== Problem ==
When you copy the entries, keep every word exactly as it stands.
********
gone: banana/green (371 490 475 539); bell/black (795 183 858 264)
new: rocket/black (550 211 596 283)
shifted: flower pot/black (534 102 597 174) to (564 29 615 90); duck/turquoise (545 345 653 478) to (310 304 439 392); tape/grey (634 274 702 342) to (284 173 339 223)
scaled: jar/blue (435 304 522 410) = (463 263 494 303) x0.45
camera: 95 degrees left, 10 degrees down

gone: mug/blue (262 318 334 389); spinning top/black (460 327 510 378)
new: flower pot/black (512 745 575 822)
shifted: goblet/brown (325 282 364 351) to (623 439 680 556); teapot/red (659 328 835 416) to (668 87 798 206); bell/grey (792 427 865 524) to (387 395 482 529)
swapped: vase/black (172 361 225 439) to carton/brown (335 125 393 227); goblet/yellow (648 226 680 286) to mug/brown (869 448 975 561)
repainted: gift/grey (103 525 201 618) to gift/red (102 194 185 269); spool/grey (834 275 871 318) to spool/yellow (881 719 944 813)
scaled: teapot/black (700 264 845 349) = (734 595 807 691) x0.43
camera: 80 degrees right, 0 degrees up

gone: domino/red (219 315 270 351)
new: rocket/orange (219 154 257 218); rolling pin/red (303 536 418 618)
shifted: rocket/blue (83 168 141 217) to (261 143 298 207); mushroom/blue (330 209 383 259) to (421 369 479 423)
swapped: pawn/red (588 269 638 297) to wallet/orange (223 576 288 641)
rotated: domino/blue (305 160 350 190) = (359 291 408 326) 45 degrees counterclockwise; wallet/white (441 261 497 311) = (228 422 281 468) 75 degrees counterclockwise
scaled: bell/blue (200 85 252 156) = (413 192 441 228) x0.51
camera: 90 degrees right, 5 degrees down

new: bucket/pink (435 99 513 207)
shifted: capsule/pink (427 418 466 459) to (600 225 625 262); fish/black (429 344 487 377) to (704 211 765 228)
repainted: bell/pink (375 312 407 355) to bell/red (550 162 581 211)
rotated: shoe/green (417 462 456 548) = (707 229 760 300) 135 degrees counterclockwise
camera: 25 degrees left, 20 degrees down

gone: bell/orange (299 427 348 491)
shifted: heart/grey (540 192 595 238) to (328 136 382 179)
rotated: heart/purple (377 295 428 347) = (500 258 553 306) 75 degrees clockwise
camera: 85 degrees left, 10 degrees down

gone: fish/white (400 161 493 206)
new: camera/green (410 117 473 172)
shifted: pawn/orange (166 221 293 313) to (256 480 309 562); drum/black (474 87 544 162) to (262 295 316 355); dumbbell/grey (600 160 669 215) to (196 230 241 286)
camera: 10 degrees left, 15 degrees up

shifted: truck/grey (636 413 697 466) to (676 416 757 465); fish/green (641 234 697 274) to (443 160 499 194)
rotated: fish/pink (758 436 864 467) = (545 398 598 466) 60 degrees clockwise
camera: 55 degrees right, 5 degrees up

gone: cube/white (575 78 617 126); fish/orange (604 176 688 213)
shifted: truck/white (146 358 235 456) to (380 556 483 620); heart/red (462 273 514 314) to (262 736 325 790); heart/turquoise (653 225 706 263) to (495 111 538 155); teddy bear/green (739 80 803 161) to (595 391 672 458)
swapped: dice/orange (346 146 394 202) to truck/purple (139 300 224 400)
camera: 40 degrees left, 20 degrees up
********
== Your solution ==
gone: banana/green (371 490 475 539); bell/black (795 183 858 264)
new: rocket/black (550 211 596 283)
shifted: flower pot/black (534 102 597 174) to (564 29 615 90); duck/turquoise (545 345 653 478) to (310 304 439 392); tape/grey (634 274 702 342) to (284 173 339 223)
scaled: jar/blue (435 304 522 410) = (463 263 494 303) x0.45
camera: 95 degrees left, 10 degrees down

gone: mug/blue (262 318 334 389); spinning top/black (460 327 510 378)
new: flower pot/black (512 745 575 822)
shifted: goblet/brown (325 282 364 351) to (623 439 680 556); teapot/red (659 328 835 416) to (668 87 798 206); bell/grey (792 427 865 524) to (387 395 482 529)
swapped: vase/black (172 361 225 439) to carton/brown (335 125 393 227); goblet/yellow (648 226 680 286) to mug/brown (869 448 975 561)
repainted: gift/grey (103 525 201 618) to gift/red (102 194 185 269); spool/grey (834 275 871 318) to spool/yellow (881 719 944 813)
scaled: teapot/black (700 264 845 349) = (734 595 807 691) x0.43
camera: 80 degrees right, 0 degrees up

gone: domino/red (219 315 270 351)
new: rocket/orange (219 154 257 218); rolling pin/red (303 536 418 618)
shifted: rocket/blue (83 168 141 217) to (261 143 298 207); mushroom/blue (330 209 383 259) to (421 369 479 423)
swapped: pawn/red (588 269 638 297) to wallet/orange (223 576 288 641)
rotated: domino/blue (305 160 350 190) = (359 291 408 326) 45 degrees counterclockwise; wallet/white (441 261 497 311) = (228 422 281 468) 75 degrees counterclockwise
scaled: bell/blue (200 85 252 156) = (413 192 441 228) x0.51
camera: 90 degrees right, 5 degrees down

new: bucket/pink (435 99 513 207)
shifted: capsule/pink (427 418 466 459) to (600 225 625 262); fish/black (429 344 487 377) to (704 211 765 228)
repainted: bell/pink (375 312 407 355) to bell/red (550 162 581 211)
rotated: shoe/green (417 462 456 548) = (707 229 760 300) 135 degrees counterclockwise
camera: 25 degrees left, 20 degrees down

gone: bell/orange (299 427 348 491)
shifted: heart/grey (540 192 595 238) to (328 136 382 179)
rotated: heart/purple (377 295 428 347) = (500 258 553 306) 75 degrees clockwise
camera: 85 degrees left, 10 degrees down

gone: fish/white (400 161 493 206)
new: camera/green (410 117 473 172)
shifted: pawn/orange (166 221 293 313) to (256 480 309 562); drum/black (474 87 544 162) to (262 295 316 355); dumbbell/grey (600 160 669 215) to (196 230 241 286)
camera: 10 degrees left, 15 degrees up

shifted: truck/grey (636 413 697 466) to (676 416 757 465); fish/green (641 234 697 274) to (443 160 499 194)
rotated: fish/pink (758 436 864 467) = (545 398 598 466) 60 degrees clockwise
camera: 55 degrees right, 5 degrees up

gone: cube/white (575 78 617 126); fish/orange (604 176 688 213)
shifted: truck/white (146 358 235 456) to (380 556 483 620); heart/red (462 273 514 314) to (262 736 325 790); heart/turquoise (653 225 706 263) to (495 111 538 155); teddy bear/green (739 80 803 161) to (595 391 672 458)
swapped: dice/orange (346 146 394 202) to truck/purple (139 300 224 400)
camera: 40 degrees left, 20 degrees up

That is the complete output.